INSTRUCTIONS FOR THE TASK: Copy, from the listing, every line in which the string "minus" is present.

RECORDS SHOWN:
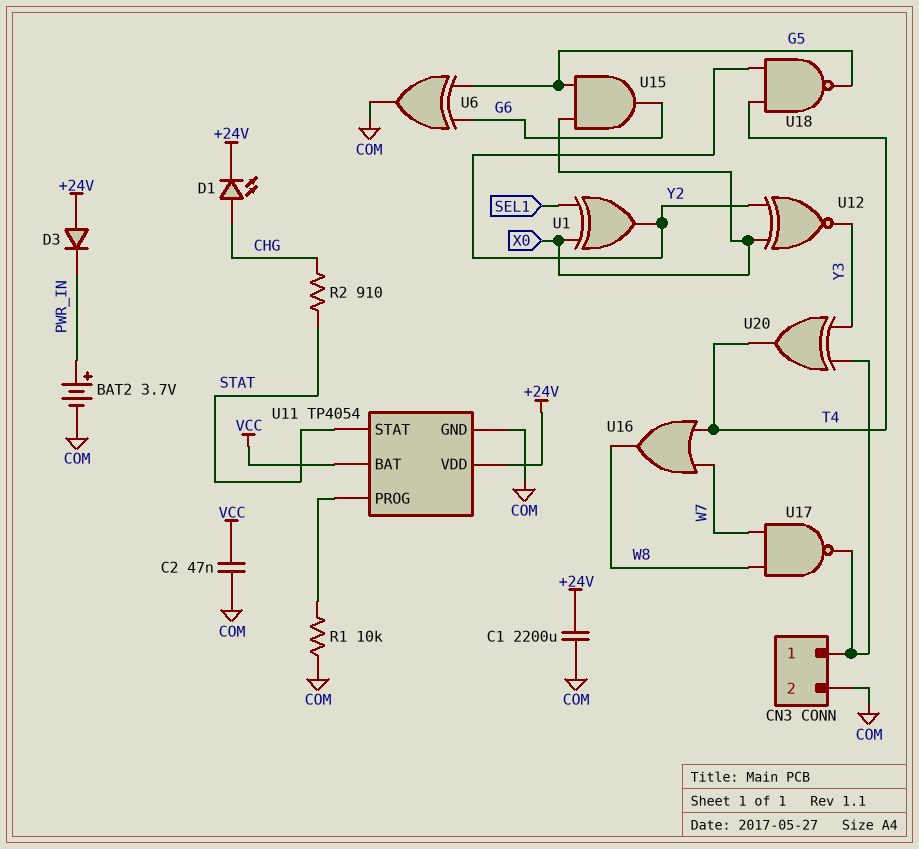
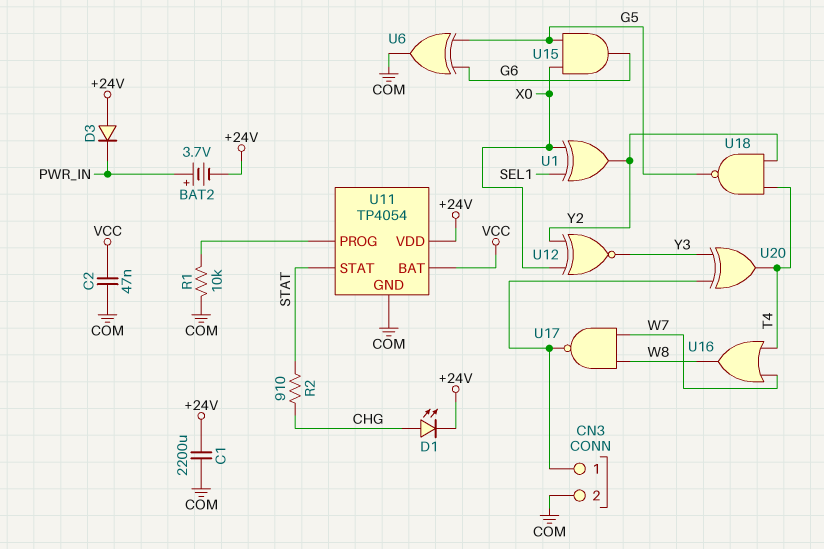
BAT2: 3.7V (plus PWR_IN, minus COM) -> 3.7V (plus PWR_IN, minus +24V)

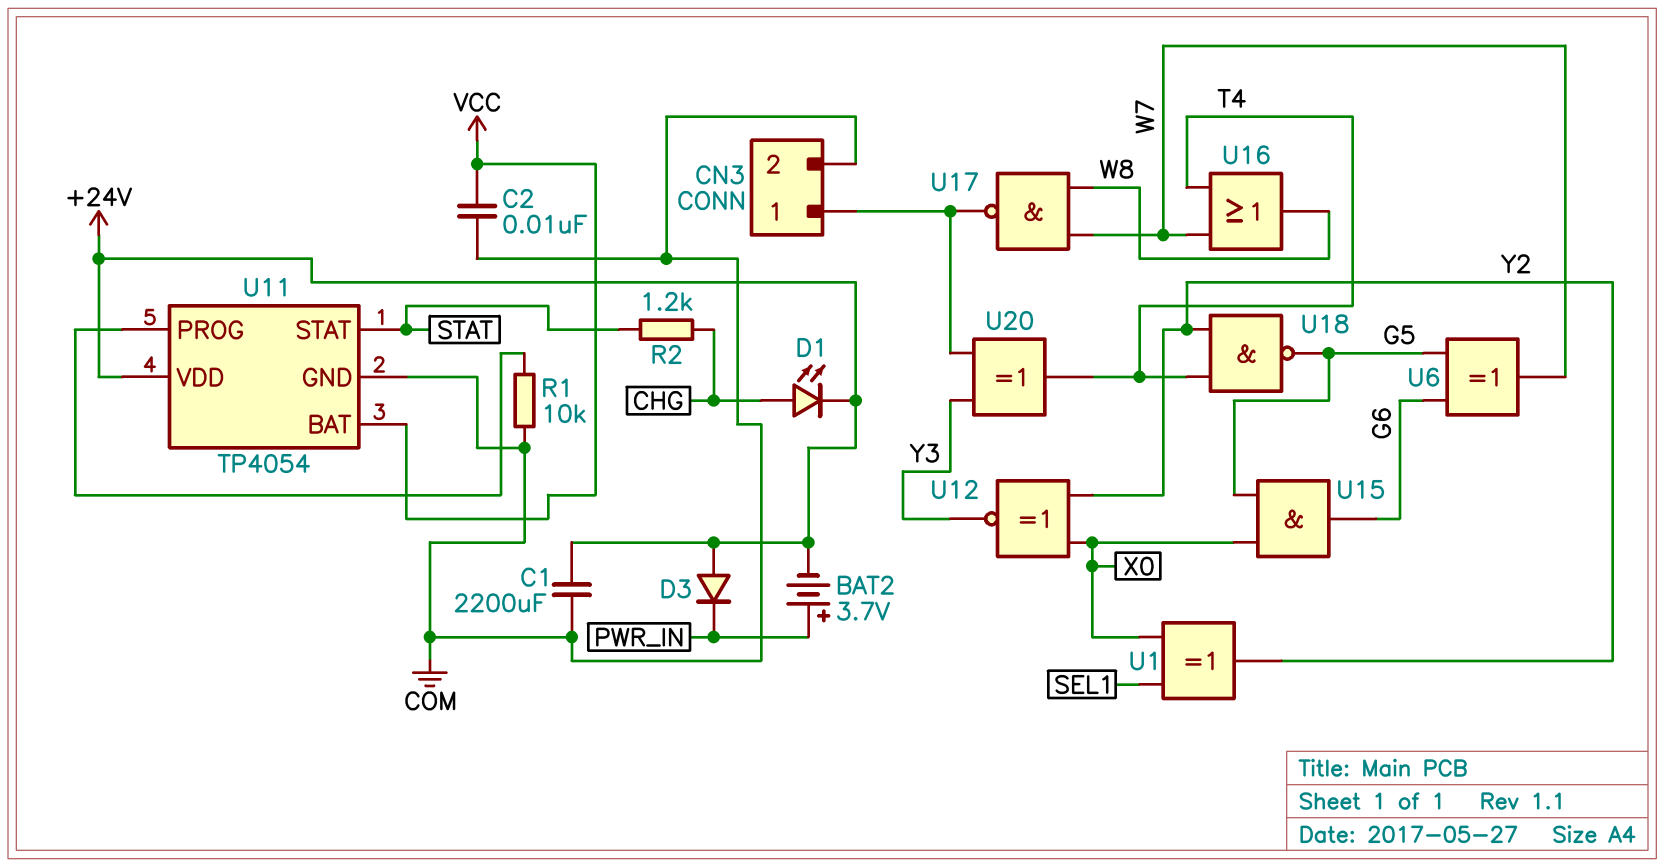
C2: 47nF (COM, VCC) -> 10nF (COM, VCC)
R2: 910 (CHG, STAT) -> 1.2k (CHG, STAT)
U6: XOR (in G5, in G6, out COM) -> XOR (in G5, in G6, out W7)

--

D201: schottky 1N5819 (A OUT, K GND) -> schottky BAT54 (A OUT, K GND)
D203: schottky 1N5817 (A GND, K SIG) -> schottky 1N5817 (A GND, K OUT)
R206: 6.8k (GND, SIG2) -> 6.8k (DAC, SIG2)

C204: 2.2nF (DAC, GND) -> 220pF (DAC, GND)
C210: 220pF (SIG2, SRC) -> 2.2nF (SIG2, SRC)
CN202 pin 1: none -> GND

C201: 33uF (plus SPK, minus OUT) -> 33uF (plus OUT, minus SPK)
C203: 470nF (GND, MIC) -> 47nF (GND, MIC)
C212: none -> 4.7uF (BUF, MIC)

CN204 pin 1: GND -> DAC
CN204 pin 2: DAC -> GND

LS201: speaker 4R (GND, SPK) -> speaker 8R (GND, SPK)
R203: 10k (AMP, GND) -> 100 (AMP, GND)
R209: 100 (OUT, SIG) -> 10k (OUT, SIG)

* * *

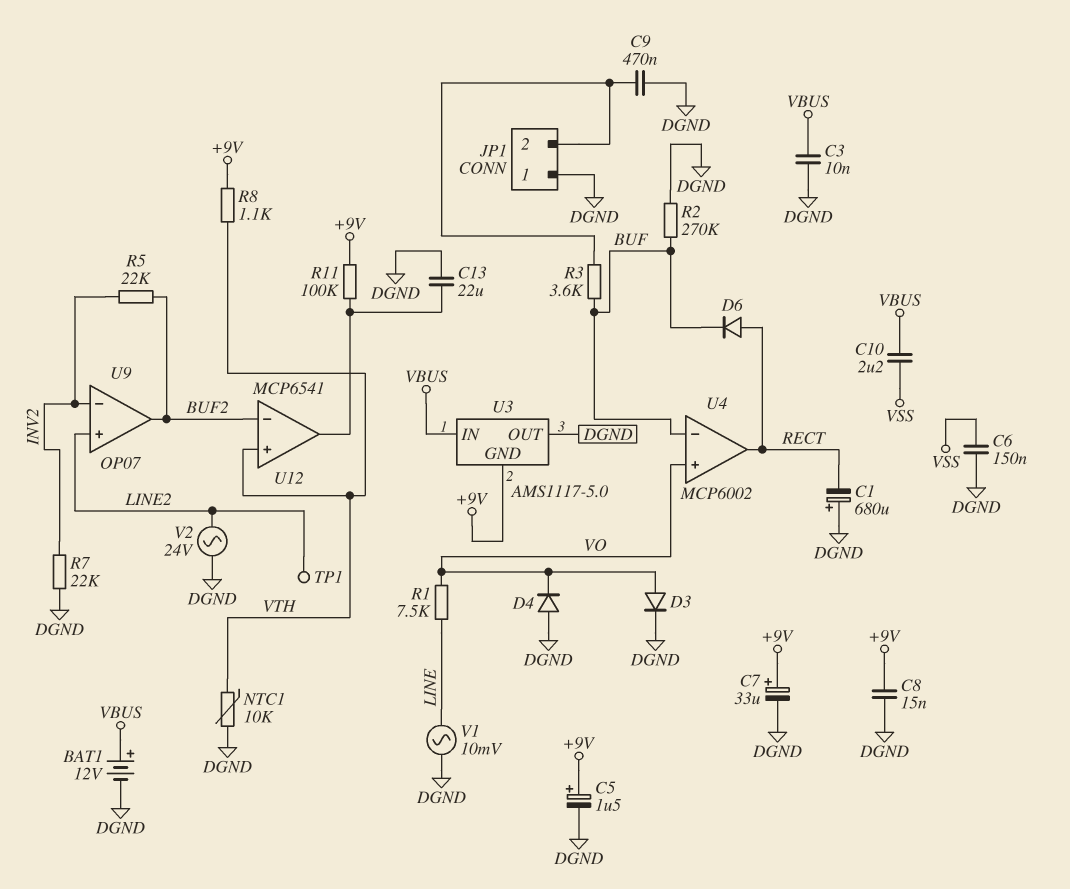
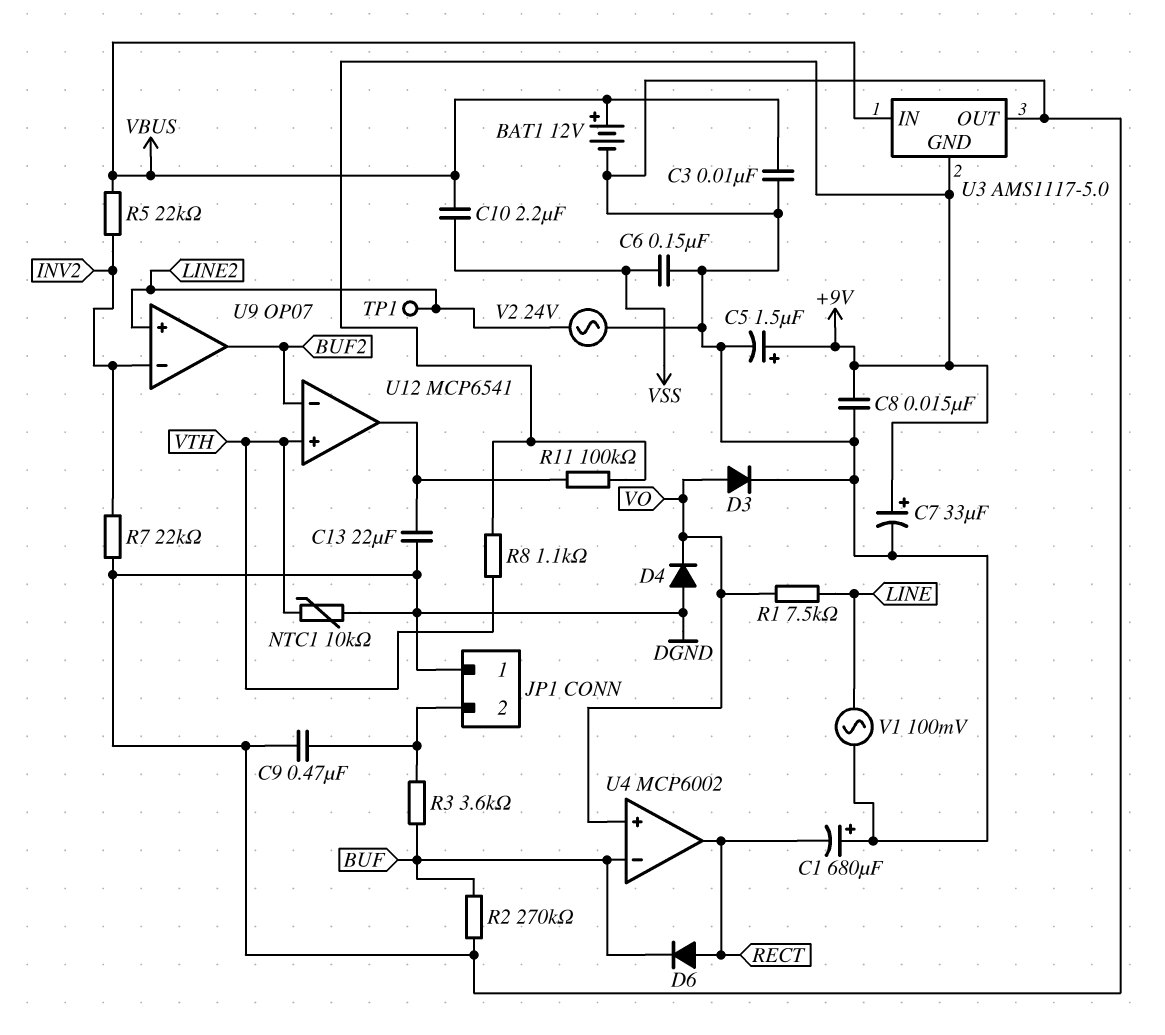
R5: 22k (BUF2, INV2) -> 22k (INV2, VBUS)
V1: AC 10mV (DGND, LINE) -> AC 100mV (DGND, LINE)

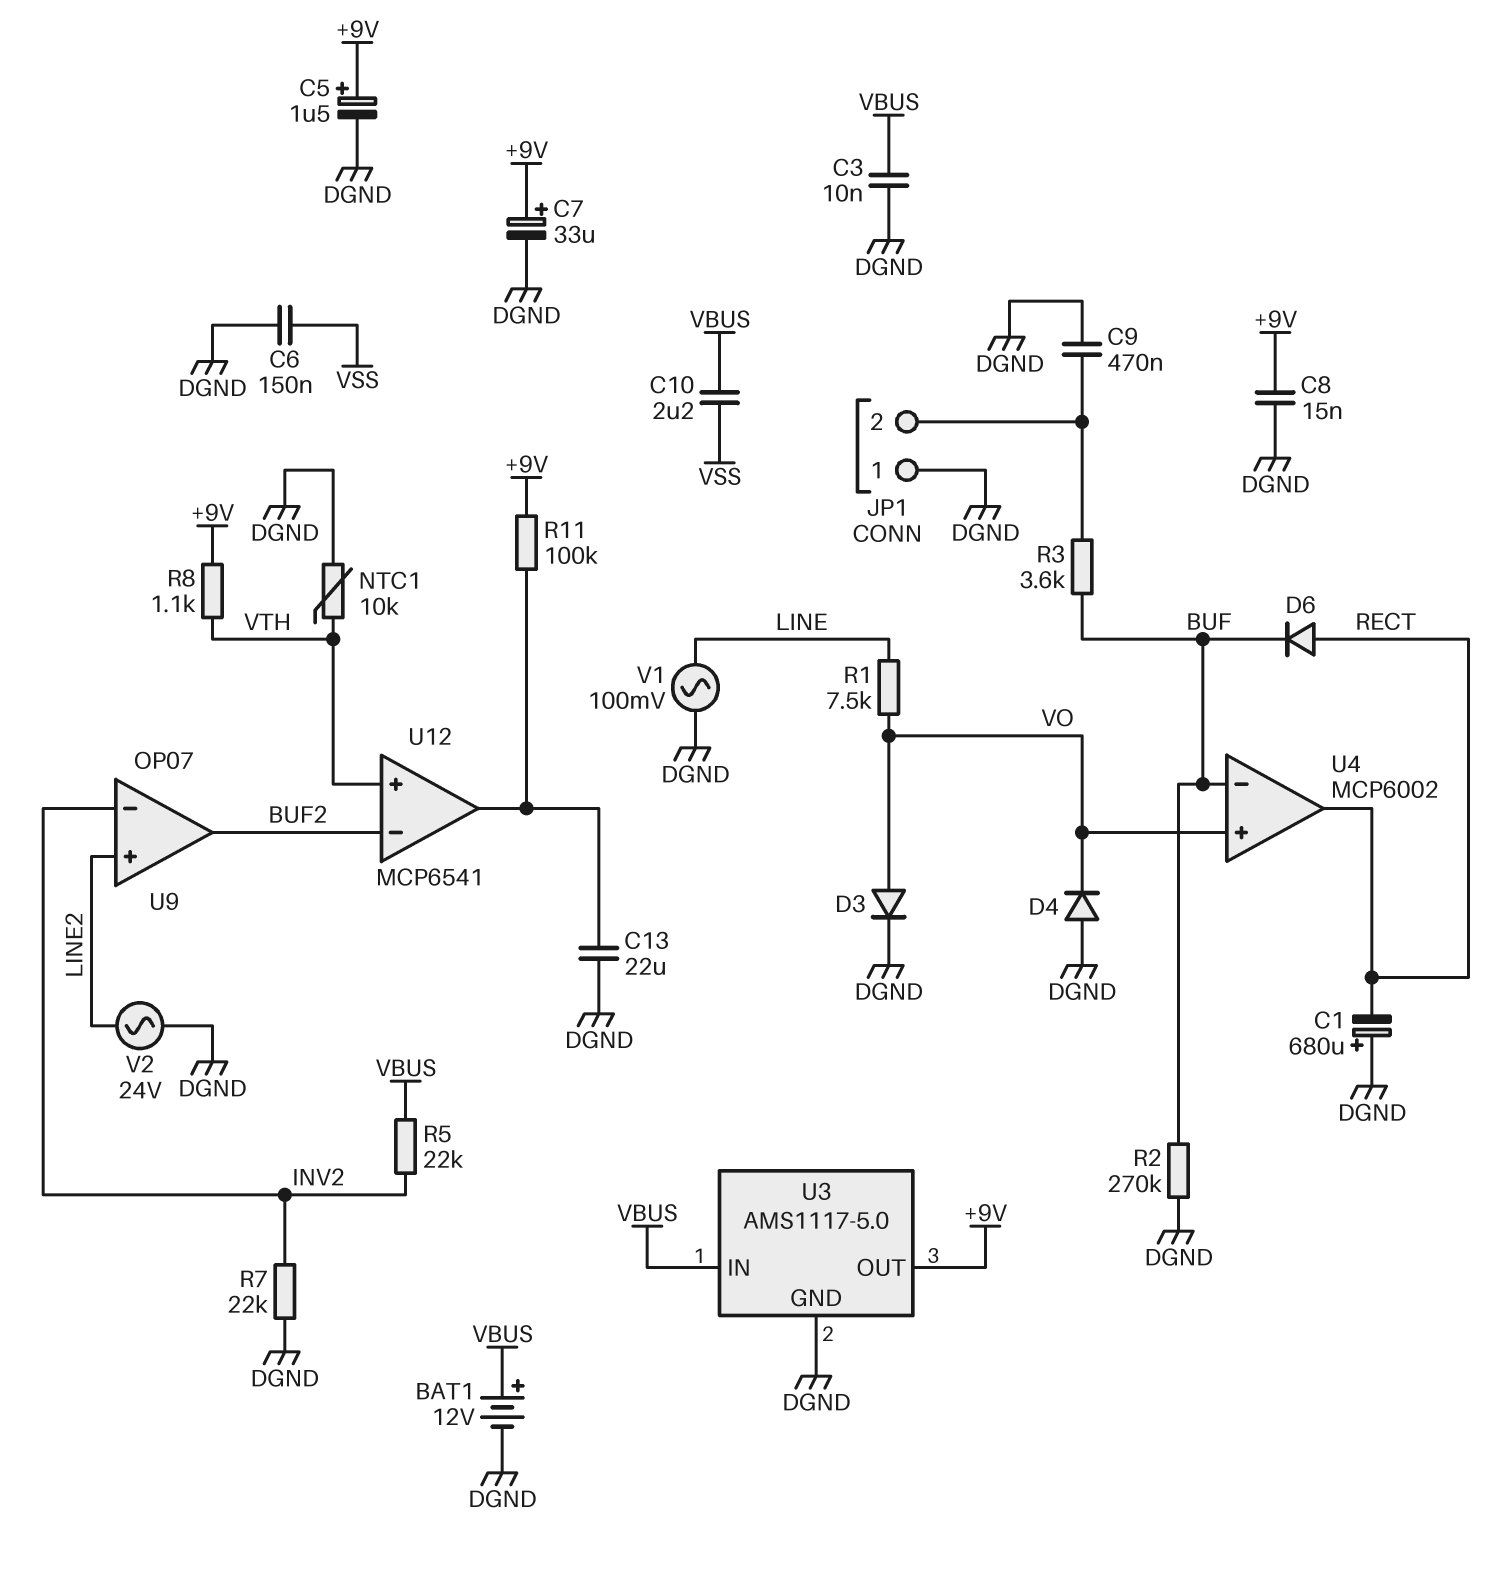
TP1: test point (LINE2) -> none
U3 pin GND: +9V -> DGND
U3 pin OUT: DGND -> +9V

TASK RESULT:
BAT2: 3.7V (plus PWR_IN, minus COM) -> 3.7V (plus PWR_IN, minus +24V)
C201: 33uF (plus SPK, minus OUT) -> 33uF (plus OUT, minus SPK)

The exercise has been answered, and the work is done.